### What the task asks
In the records below, find the line that contains "Bello: [899,70,948,119] ->" and the line that contains "Stenova Talk: [579,379,998,653]", then retype exactly those two lines and every line between them.

### Before and after coordinates
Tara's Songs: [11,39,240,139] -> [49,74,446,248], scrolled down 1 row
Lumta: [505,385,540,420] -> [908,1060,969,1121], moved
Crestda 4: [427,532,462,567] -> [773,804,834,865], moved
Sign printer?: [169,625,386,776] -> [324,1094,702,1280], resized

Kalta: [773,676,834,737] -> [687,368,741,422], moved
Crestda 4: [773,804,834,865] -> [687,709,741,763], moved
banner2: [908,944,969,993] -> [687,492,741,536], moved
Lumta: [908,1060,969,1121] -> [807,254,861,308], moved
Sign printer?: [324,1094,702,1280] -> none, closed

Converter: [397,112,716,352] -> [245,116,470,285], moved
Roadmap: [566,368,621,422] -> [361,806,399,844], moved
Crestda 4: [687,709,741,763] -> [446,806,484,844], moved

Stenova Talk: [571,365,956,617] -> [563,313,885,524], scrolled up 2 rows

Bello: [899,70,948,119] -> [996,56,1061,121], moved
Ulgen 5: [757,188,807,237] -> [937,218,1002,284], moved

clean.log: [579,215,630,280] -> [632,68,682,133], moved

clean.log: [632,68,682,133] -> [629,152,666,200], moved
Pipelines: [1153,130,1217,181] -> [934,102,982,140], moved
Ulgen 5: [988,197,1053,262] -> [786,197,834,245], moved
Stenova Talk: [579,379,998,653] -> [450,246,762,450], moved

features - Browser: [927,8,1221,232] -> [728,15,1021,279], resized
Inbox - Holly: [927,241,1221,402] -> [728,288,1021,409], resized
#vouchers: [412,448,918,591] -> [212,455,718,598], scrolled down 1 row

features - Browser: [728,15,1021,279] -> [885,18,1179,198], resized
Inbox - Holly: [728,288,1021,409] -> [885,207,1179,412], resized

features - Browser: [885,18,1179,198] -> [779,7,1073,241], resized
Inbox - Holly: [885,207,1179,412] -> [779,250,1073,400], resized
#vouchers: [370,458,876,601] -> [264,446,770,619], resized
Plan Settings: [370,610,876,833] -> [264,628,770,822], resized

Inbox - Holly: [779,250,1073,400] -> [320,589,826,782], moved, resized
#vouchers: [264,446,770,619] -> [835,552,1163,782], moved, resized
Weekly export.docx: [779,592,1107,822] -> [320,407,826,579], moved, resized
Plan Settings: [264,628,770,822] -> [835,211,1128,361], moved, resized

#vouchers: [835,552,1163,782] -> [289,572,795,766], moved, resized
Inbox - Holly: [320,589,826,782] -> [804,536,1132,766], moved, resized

### Answer area
Bello: [899,70,948,119] -> [996,56,1061,121], moved
Ulgen 5: [757,188,807,237] -> [937,218,1002,284], moved

clean.log: [579,215,630,280] -> [632,68,682,133], moved

clean.log: [632,68,682,133] -> [629,152,666,200], moved
Pipelines: [1153,130,1217,181] -> [934,102,982,140], moved
Ulgen 5: [988,197,1053,262] -> [786,197,834,245], moved
Stenova Talk: [579,379,998,653] -> [450,246,762,450], moved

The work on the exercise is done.